### Records supplied
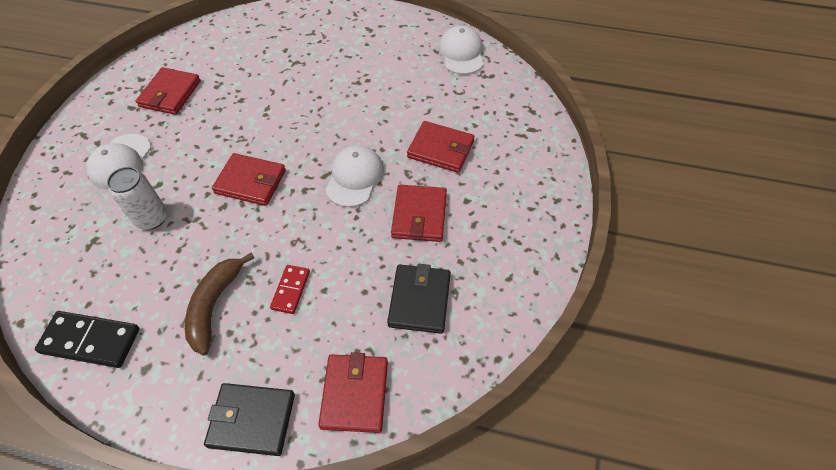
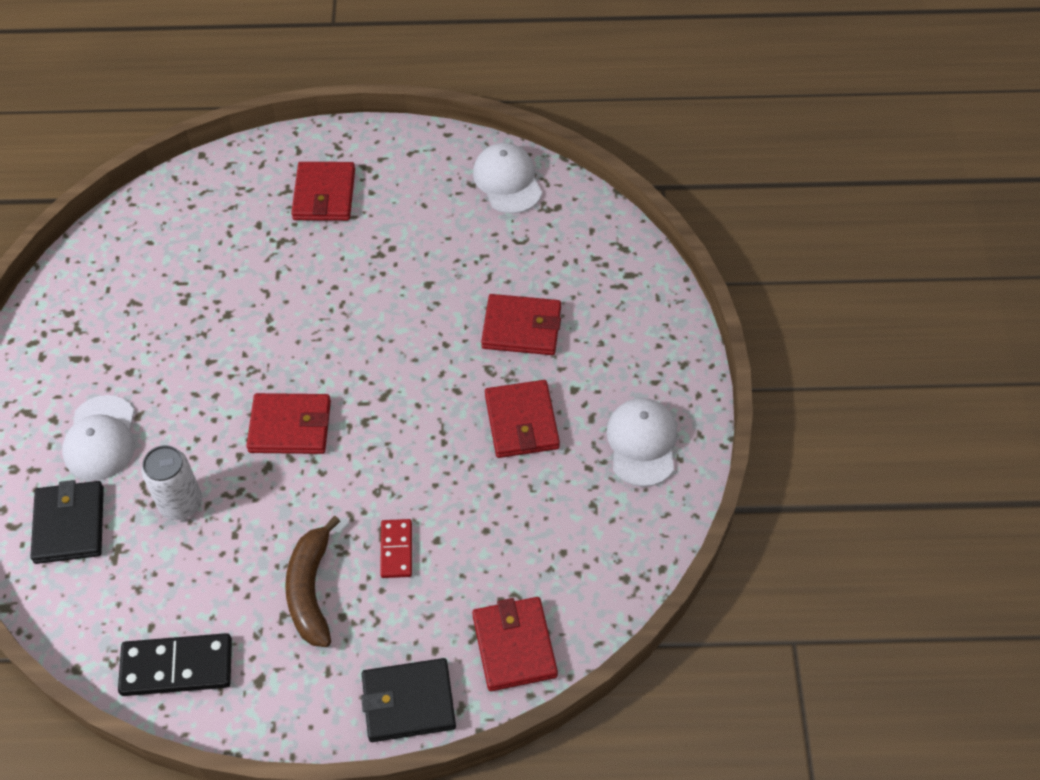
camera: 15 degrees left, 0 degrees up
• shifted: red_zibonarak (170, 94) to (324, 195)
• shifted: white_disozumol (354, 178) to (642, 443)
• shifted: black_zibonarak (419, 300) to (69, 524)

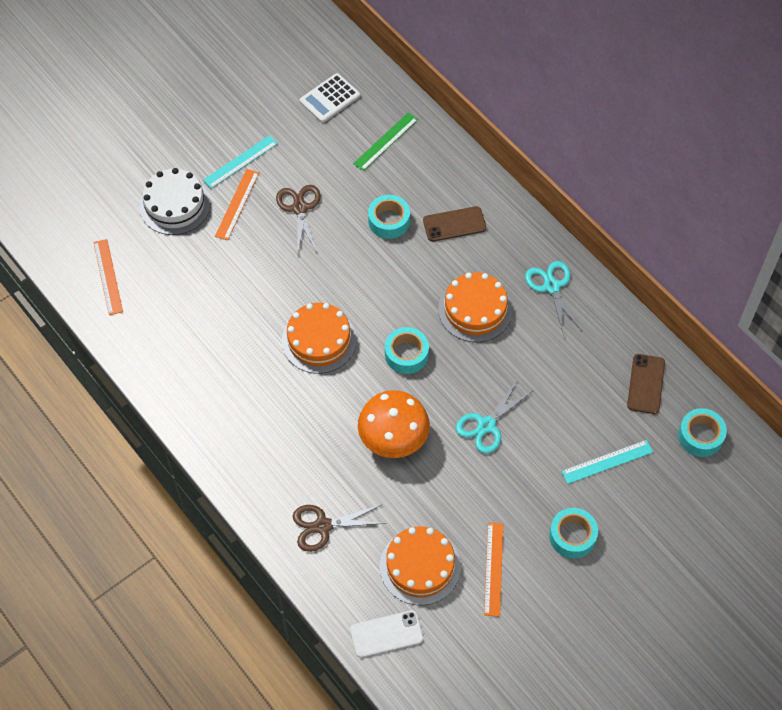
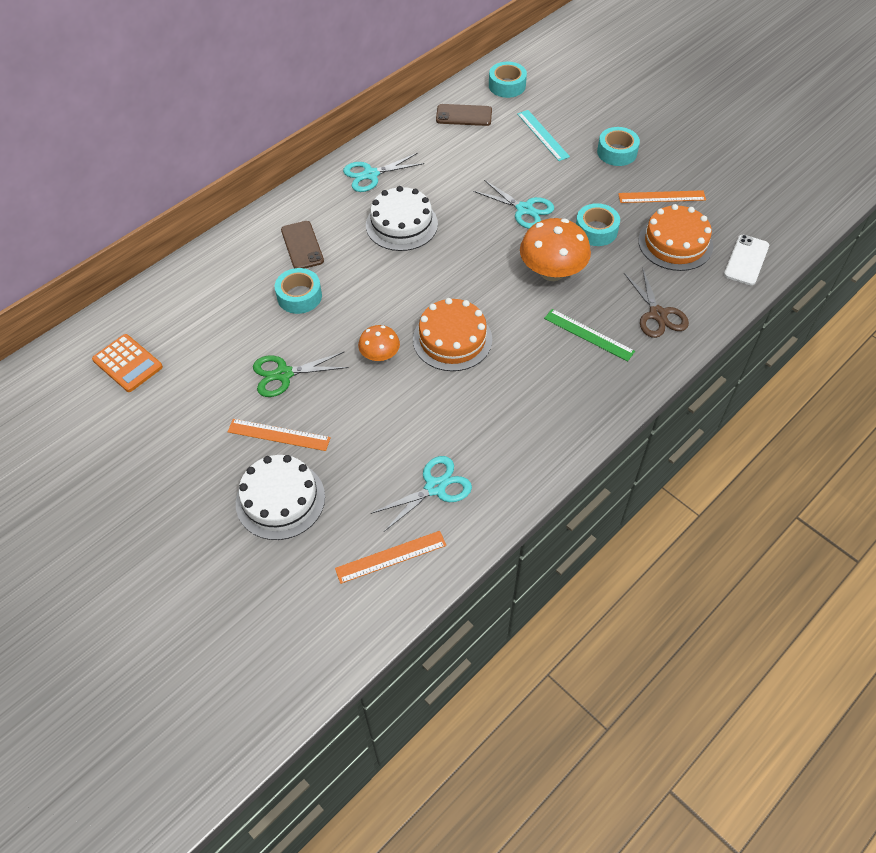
camera: 95 degrees left, 5 degrees down
• repainted: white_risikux (329, 98) to orange_risikux (127, 363)
• shifted: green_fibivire (385, 141) to (588, 335)
• gone: turquoise_fibivire (240, 162)
• repainted: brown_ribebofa (300, 208) to green_ribebofa (284, 374)
• repainted: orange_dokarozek (475, 310) to white_dokarozek (401, 224)
• shifted: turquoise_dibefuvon (406, 354) to (596, 230)
• rotated: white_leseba (386, 634) = (746, 260) 45 degrees clockwise
• new: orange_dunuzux (380, 355)
• new: turquoise_ribebofa (435, 487)

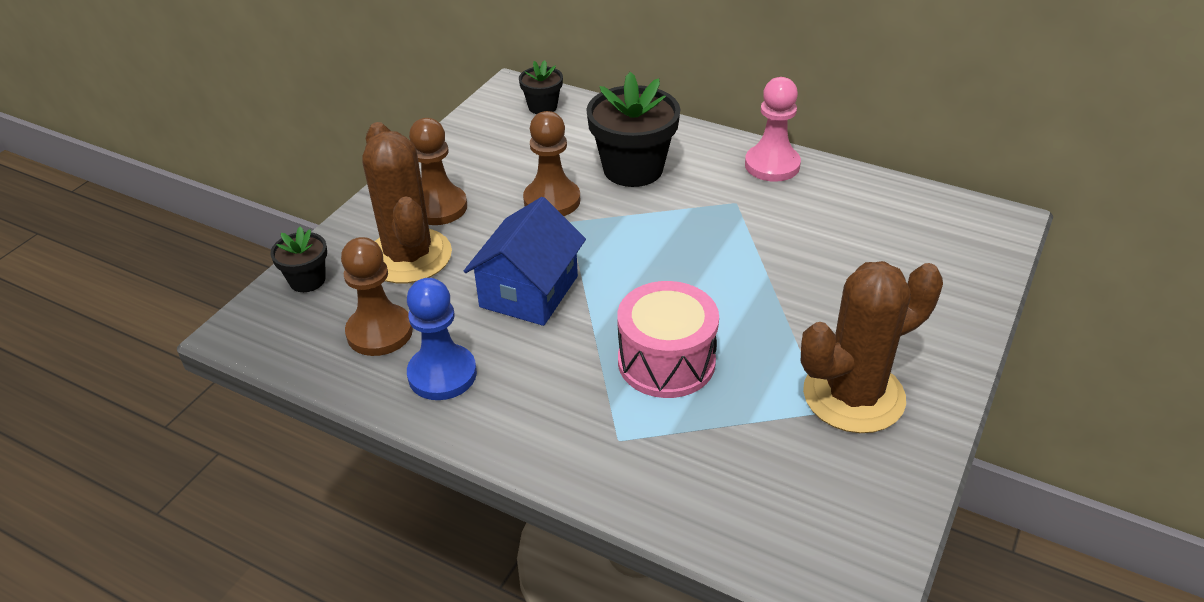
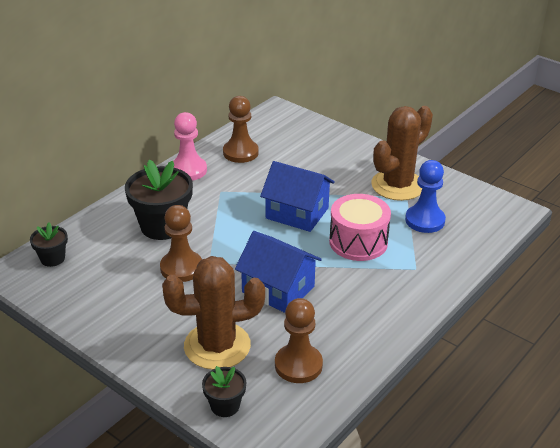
camera: 80 degrees left, 5 degrees down
• shifted: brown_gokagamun (438, 207) to (240, 152)
• rotated: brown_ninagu (853, 396) = (397, 185) 60 degrees clockwise
• shifted: blue_gokagamun (442, 374) to (425, 220)
• new: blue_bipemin (297, 213)

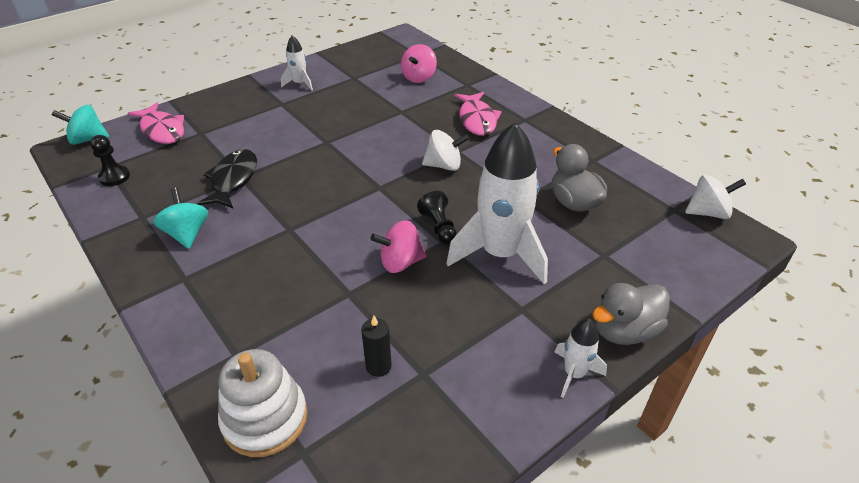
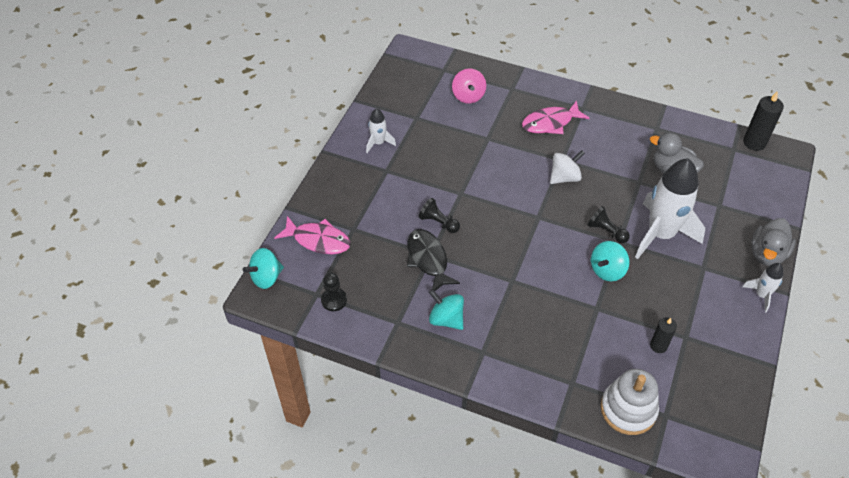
camera: 30 degrees left, 10 degrees up
• rotated: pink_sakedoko (477, 120) = (550, 123) 105 degrees clockwise
• swapped: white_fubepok (708, 212) to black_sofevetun (754, 142)
• repainted: pink_fubepok (400, 262) to turquoise_fubepok (607, 270)
• new: black_gokagamun (438, 222)

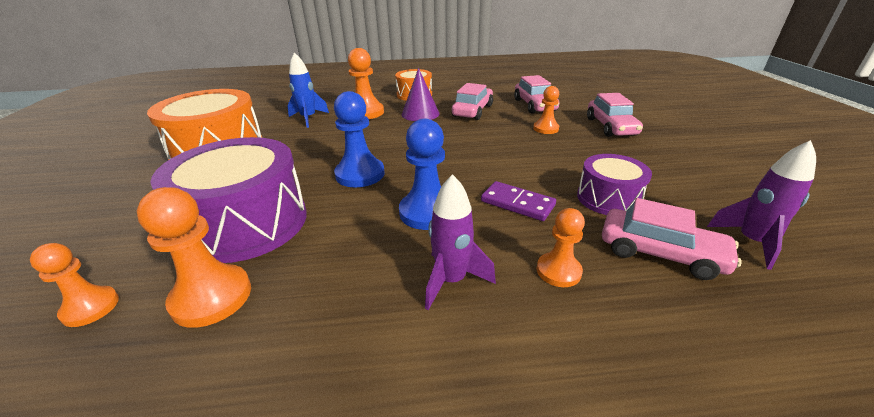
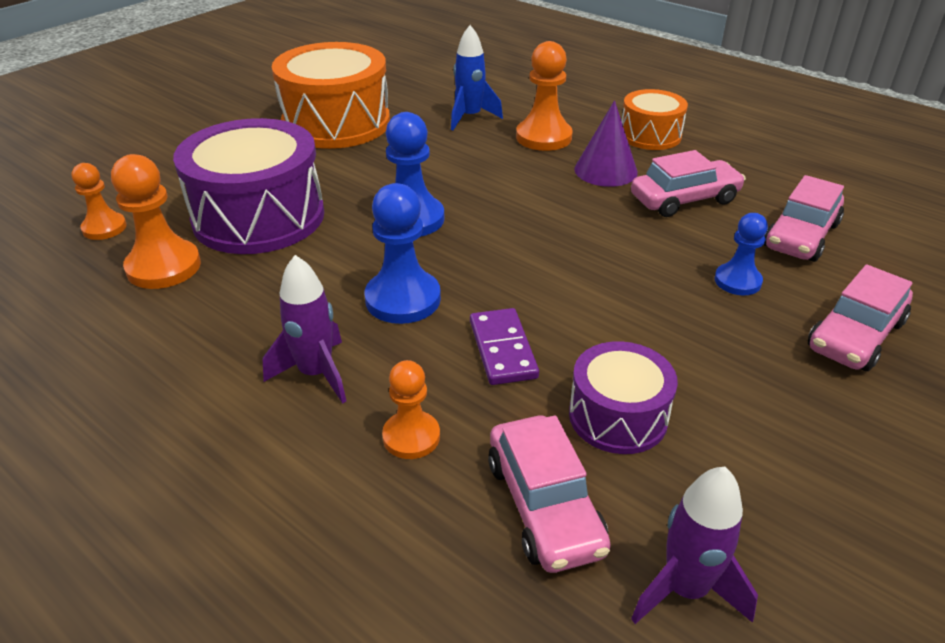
camera: 45 degrees right, 5 degrees up
• repainted: orange_gokagamun (545, 128) to blue_gokagamun (737, 281)

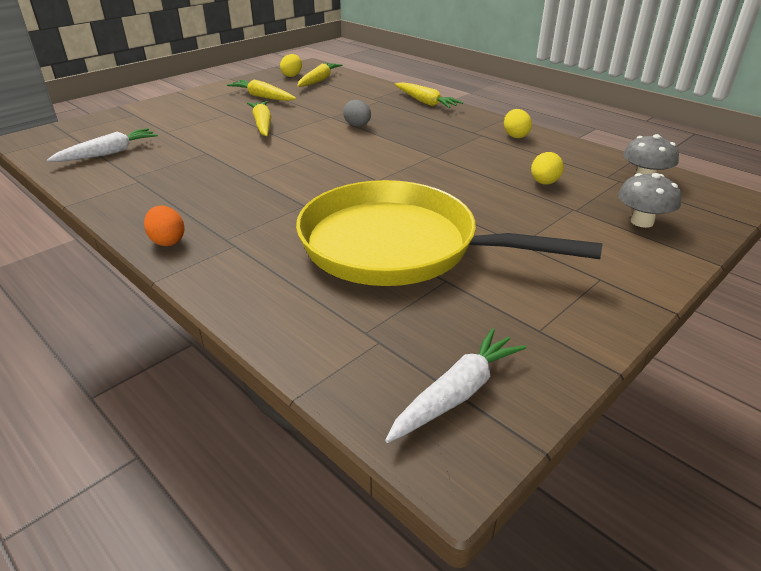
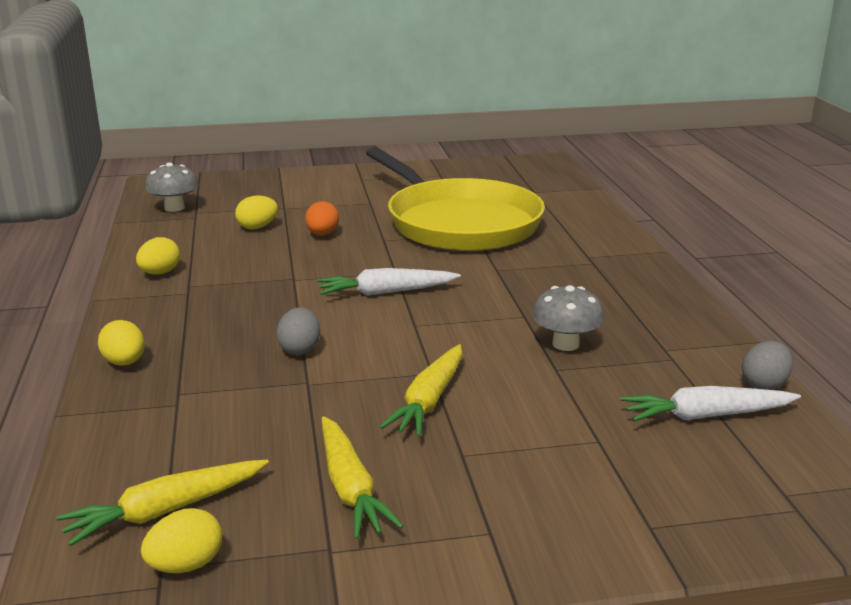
camera: 145 degrees left, 10 degrees down
• swapped: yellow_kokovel (425, 102) to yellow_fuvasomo (125, 363)
• shifted: grey_dunuzux (642, 222) to (565, 344)
• shifted: orange_fuvasomo (167, 241) to (322, 234)
• shifted: white_kokovel (457, 393) to (386, 292)
• new: grey_fuvasomo (764, 385)

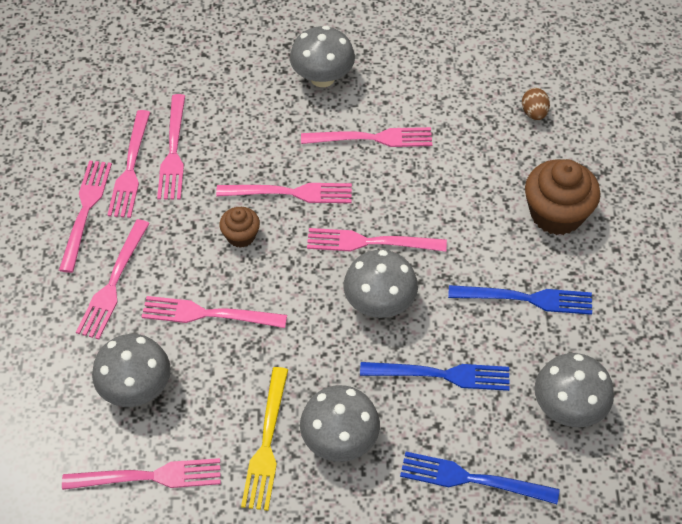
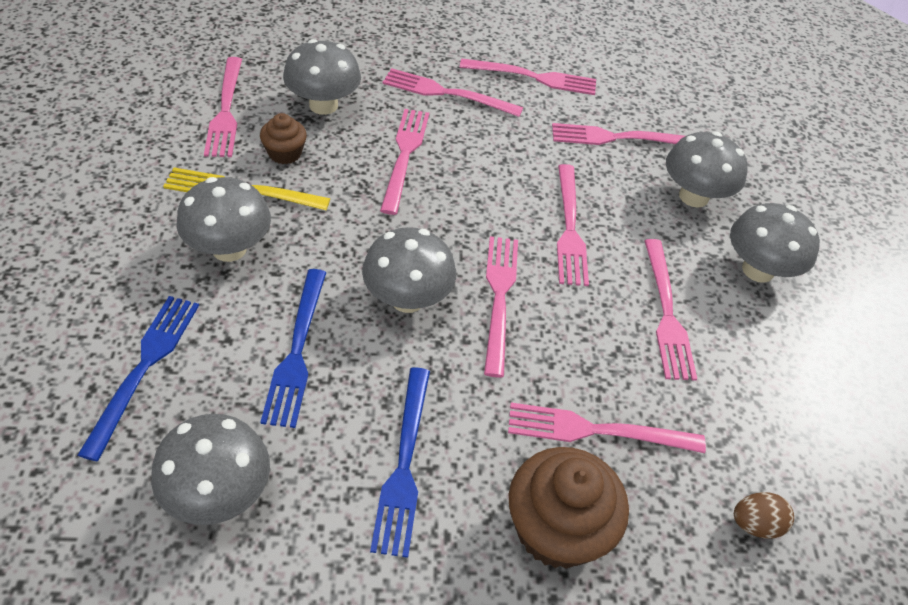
camera: 85 degrees right, 5 degrees down
• shifted: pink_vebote (130, 168) to (596, 430)
• shifted: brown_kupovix (241, 236) to (285, 153)
• new: grey_dunuzux (693, 196)

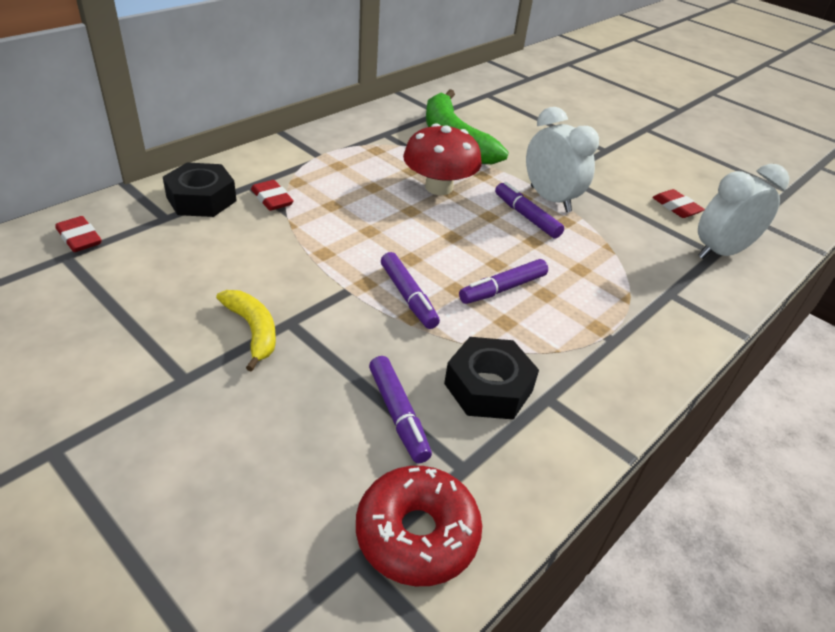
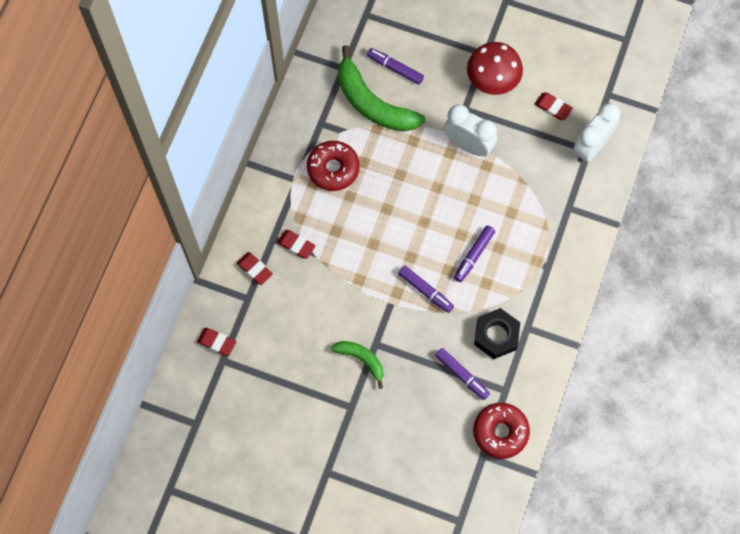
camera: 20 degrees left, 30 degrees up
• shifted: red_dunuzux (439, 187) to (492, 79)
• swapped: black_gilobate (201, 199) to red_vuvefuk (255, 269)
• shifted: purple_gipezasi (526, 216) to (395, 68)
• repainted: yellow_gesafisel (253, 330) to green_gesafisel (361, 359)
• new: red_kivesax (333, 169)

### The problem
Exactly as written, repeat the lines from the beginning of the entries up to and including the line with "to (642, 443)", but not the pictures.

### Solution to the exercise
camera: 15 degrees left, 0 degrees up
• shifted: red_zibonarak (170, 94) to (324, 195)
• shifted: white_disozumol (354, 178) to (642, 443)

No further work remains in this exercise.